## Your objective
Could you reproduce, from the records below, everything from the line with "orange brush: 8 -> 9" down to the line with "turquoise key: 5 -> 6", keeping both of those lines and changing nothing?

## The data

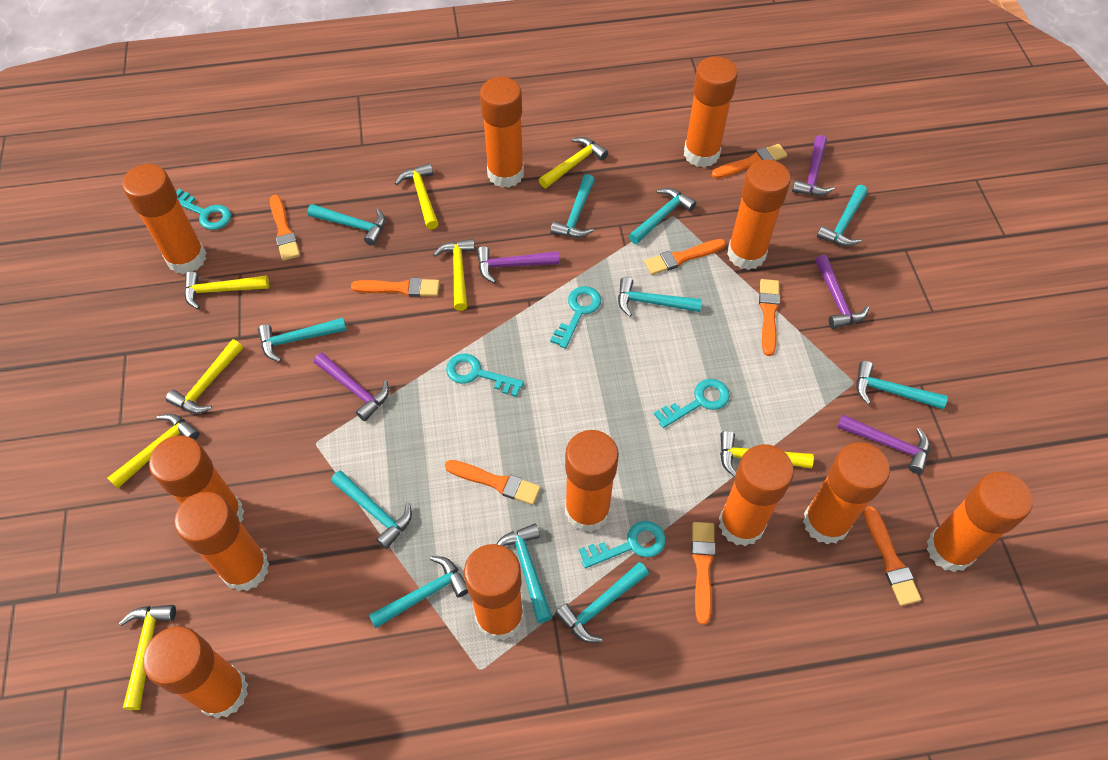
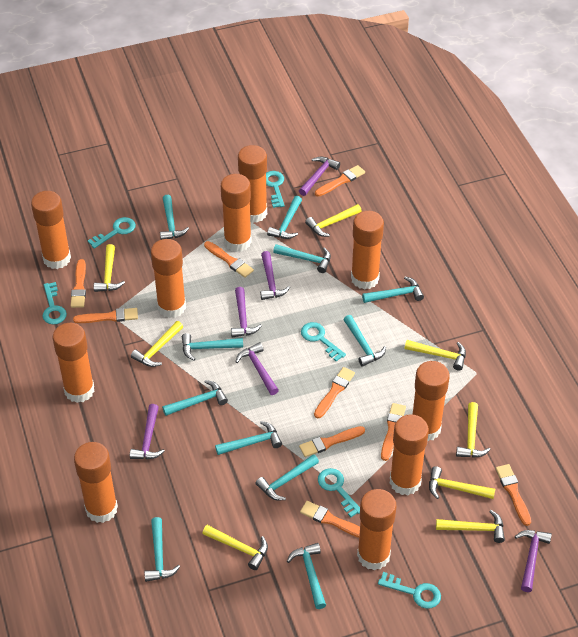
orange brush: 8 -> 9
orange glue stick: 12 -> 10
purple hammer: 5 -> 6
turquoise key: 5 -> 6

* * *

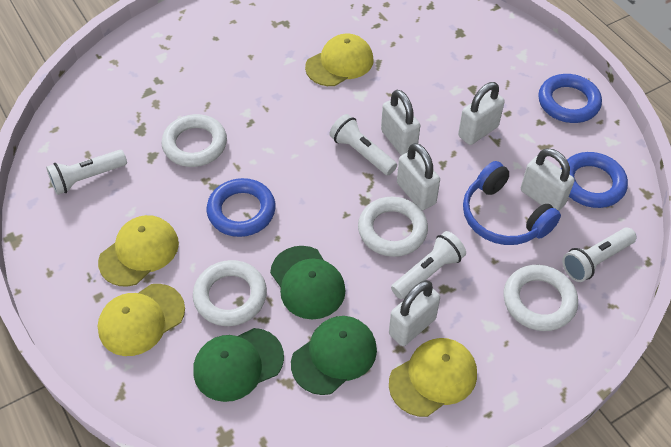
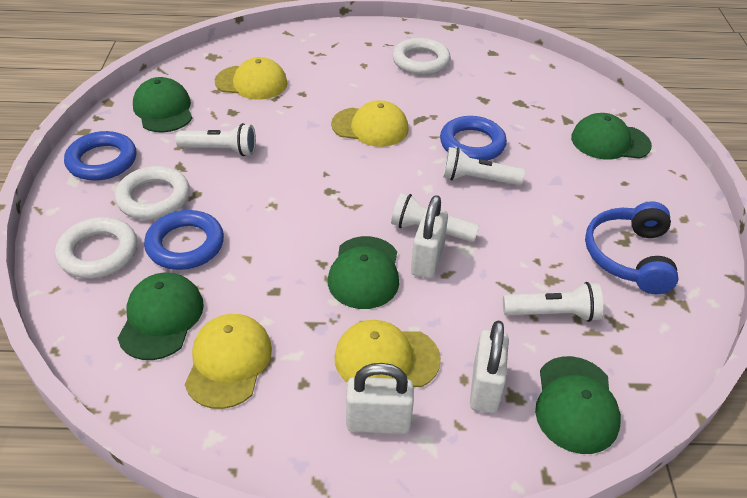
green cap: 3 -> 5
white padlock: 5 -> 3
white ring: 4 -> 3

## Response to the exercise
orange brush: 8 -> 9
orange glue stick: 12 -> 10
purple hammer: 5 -> 6
turquoise key: 5 -> 6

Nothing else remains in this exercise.